*SHORT PROBLEM*
Please report every line below that contains the string "clef", copying each such line in full. Case counts.

*DATA FOR PROCESSING*
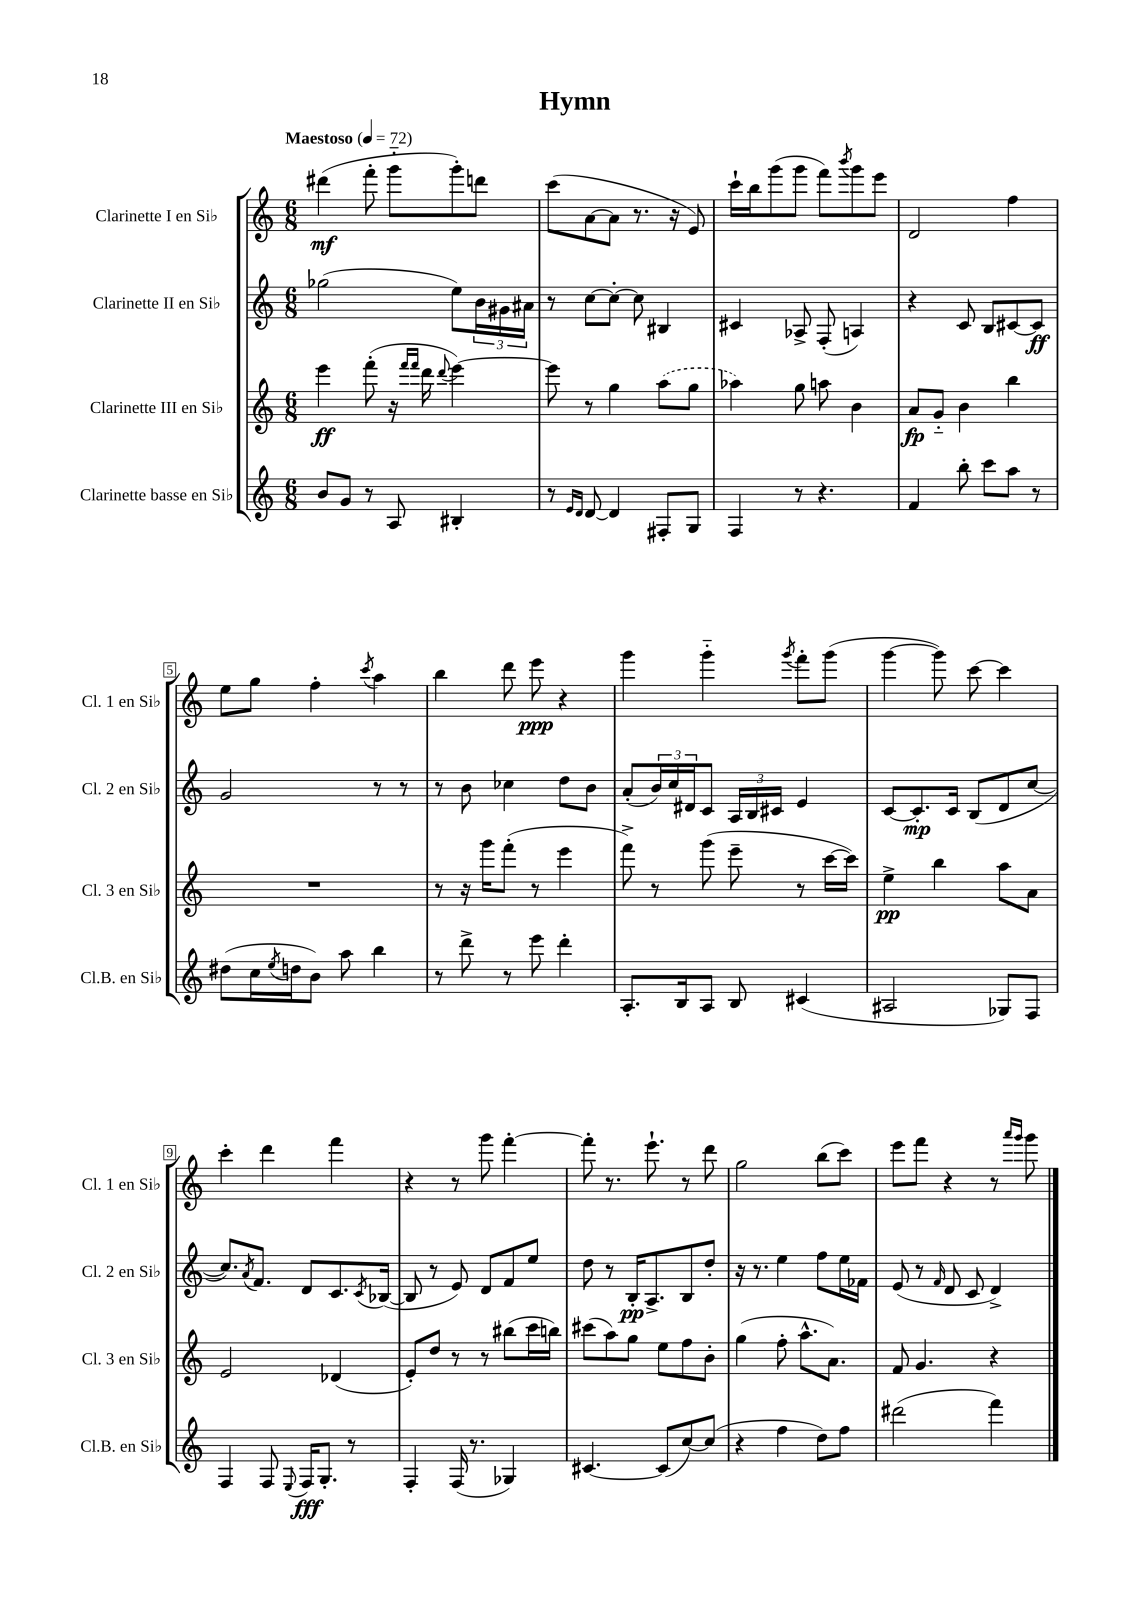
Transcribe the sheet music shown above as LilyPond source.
---
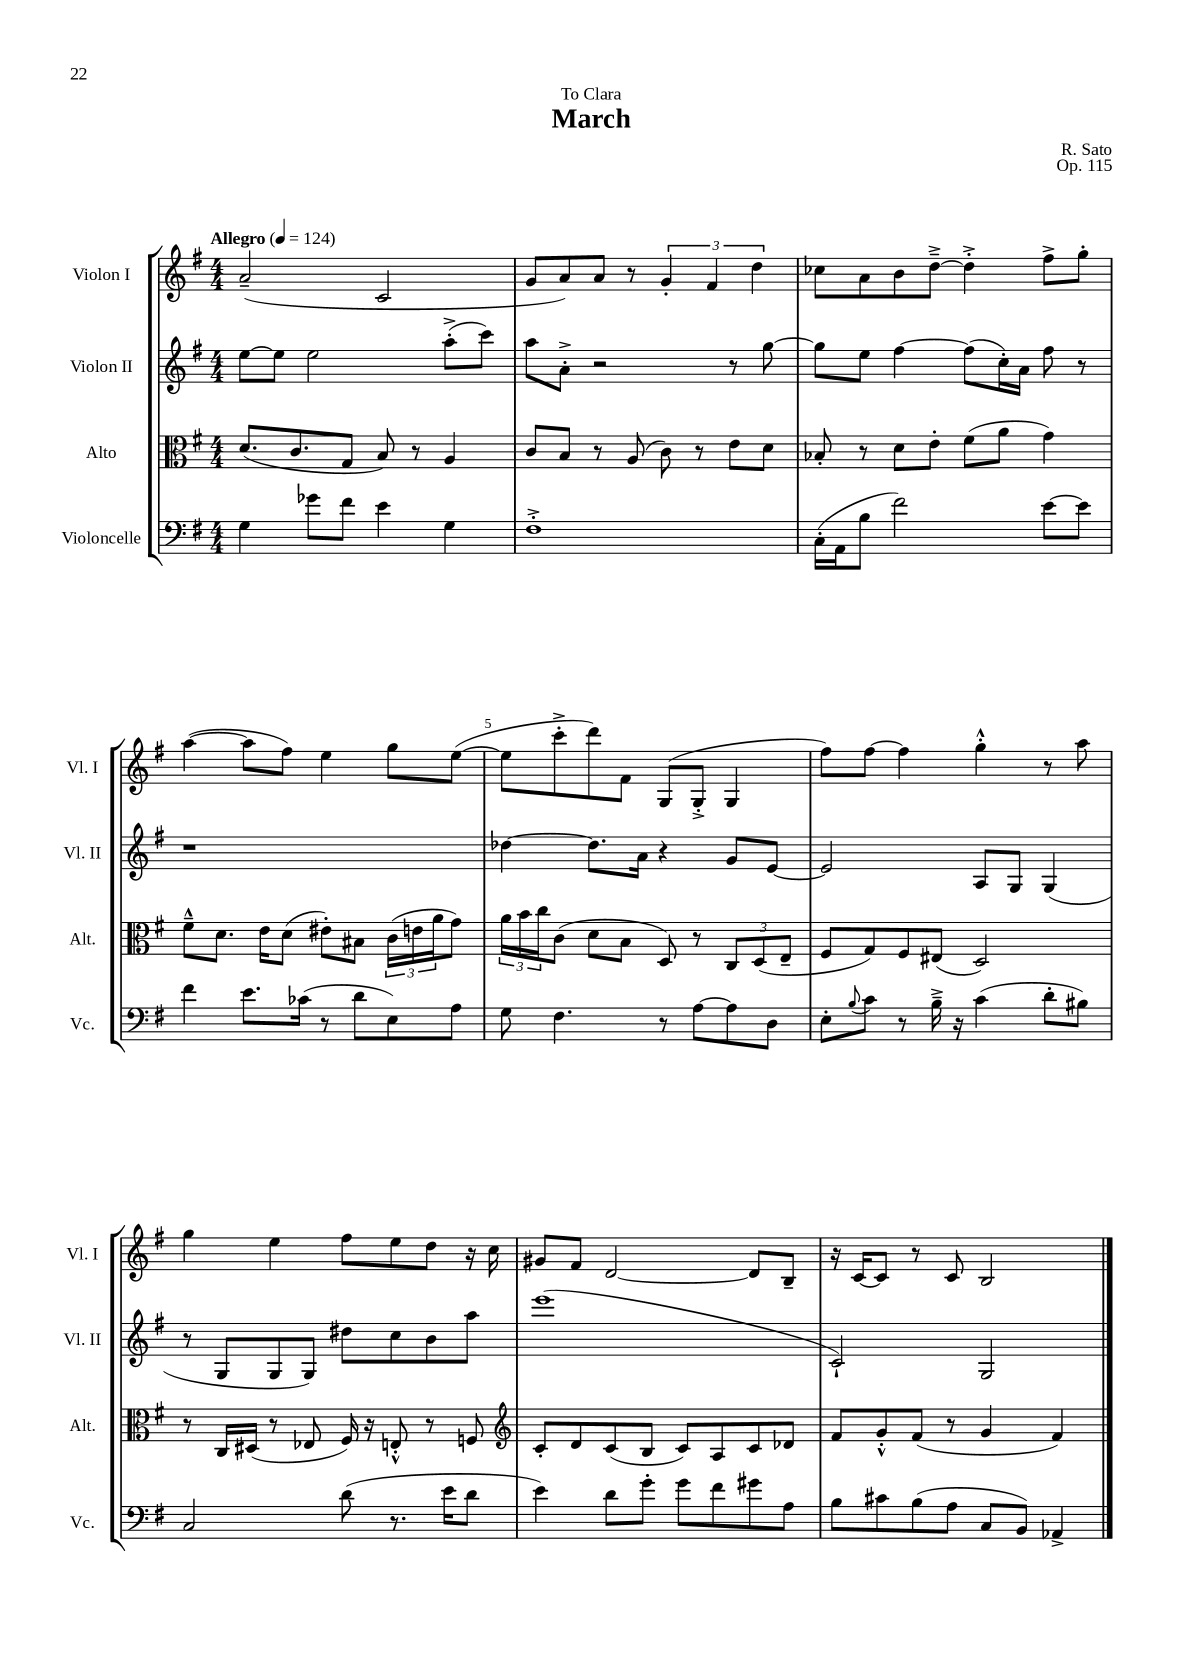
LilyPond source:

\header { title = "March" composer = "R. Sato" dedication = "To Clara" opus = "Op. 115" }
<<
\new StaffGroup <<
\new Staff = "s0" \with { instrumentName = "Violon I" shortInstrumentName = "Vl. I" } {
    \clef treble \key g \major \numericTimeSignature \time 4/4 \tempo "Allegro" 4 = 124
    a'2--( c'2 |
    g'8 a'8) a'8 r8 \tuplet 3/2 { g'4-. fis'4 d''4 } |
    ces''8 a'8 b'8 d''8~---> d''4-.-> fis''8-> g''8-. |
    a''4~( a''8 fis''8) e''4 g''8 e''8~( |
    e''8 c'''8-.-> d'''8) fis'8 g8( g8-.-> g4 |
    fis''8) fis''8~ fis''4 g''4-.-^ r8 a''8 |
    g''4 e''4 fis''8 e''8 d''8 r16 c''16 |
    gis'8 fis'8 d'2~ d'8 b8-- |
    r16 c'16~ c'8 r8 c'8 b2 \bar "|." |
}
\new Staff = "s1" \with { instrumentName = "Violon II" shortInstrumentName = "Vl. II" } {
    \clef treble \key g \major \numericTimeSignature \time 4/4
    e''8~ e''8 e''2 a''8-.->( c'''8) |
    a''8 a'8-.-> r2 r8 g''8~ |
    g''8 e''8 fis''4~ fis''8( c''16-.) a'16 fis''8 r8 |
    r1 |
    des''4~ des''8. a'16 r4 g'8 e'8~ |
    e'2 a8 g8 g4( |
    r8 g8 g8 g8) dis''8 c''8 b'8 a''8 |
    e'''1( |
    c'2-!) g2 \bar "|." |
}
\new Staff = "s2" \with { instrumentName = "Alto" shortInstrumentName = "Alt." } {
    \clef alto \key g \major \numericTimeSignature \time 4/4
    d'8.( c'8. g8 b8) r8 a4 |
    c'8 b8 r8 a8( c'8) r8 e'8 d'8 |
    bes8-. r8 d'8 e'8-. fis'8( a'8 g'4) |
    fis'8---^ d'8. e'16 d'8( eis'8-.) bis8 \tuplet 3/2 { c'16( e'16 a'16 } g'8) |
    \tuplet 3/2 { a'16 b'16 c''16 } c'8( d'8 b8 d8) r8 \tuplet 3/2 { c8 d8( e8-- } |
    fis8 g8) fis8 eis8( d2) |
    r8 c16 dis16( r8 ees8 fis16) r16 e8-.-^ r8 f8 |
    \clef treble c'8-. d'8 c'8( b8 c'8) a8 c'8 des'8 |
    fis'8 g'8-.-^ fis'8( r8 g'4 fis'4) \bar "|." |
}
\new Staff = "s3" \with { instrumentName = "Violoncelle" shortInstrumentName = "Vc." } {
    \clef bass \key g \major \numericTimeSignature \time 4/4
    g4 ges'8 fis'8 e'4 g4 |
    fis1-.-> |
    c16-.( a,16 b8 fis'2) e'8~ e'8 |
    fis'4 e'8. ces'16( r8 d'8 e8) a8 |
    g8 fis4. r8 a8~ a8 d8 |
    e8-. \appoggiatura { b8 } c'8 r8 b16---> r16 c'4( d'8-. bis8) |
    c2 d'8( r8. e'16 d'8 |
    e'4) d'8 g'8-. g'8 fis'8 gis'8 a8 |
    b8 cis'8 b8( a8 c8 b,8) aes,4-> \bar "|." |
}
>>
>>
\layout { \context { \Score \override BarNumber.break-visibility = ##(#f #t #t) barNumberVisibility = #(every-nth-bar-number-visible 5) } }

*SOLUTION TO THIS TASK*
    \clef treble \key g \major \numericTimeSignature \time 4/4 \tempo "Allegro" 4 = 124
    \clef treble \key g \major \numericTimeSignature \time 4/4
    \clef alto \key g \major \numericTimeSignature \time 4/4
    \clef treble c'8-. d'8 c'8( b8 c'8) a8 c'8 des'8 |
    \clef bass \key g \major \numericTimeSignature \time 4/4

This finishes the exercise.